Reproduce every line of the material below, but drop the pictures.

Supplied records:
-- -- --

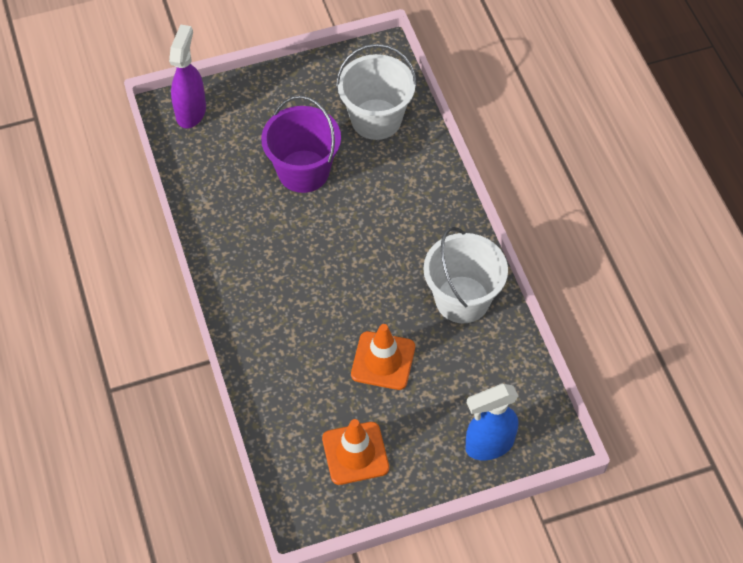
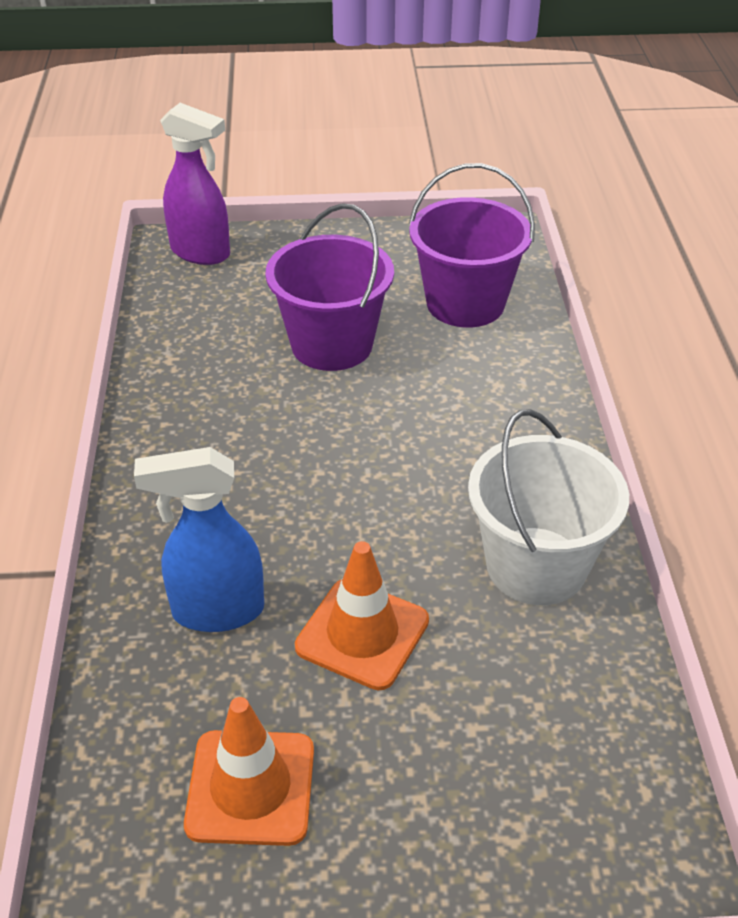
camera: 15 degrees right, 15 degrees down
(191, 111) = (201, 253): purple spray bottle -> purple spray bottle turned 90 degrees clockwise
(376, 119) = (465, 303): white bucket -> purple bucket
(488, 445) = (523, 838): blue spray bottle -> blue spray bottle (216, 611)

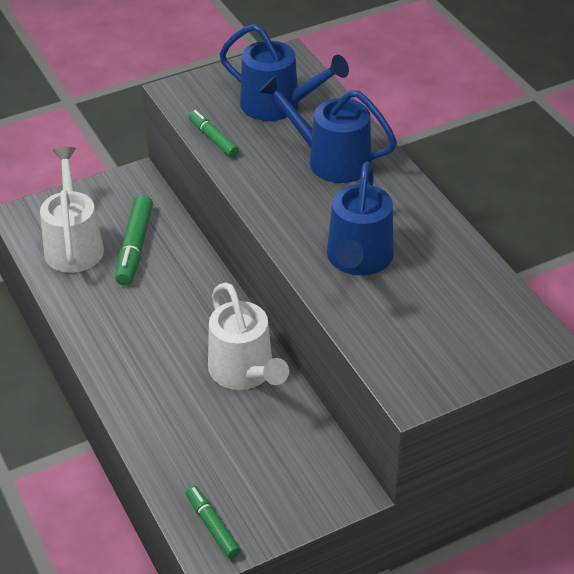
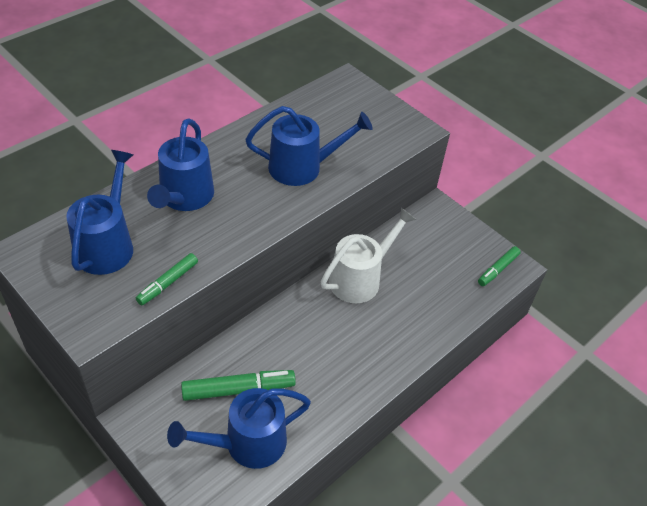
camera: 110 degrees left, 5 degrees up
(73, 244) = (246, 444): white watering can -> blue watering can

-- -- --

Response to the exercise:
camera: 15 degrees right, 15 degrees down
(191, 111) = (201, 253): purple spray bottle -> purple spray bottle turned 90 degrees clockwise
(376, 119) = (465, 303): white bucket -> purple bucket
(488, 445) = (523, 838): blue spray bottle -> blue spray bottle (216, 611)

camera: 110 degrees left, 5 degrees up
(73, 244) = (246, 444): white watering can -> blue watering can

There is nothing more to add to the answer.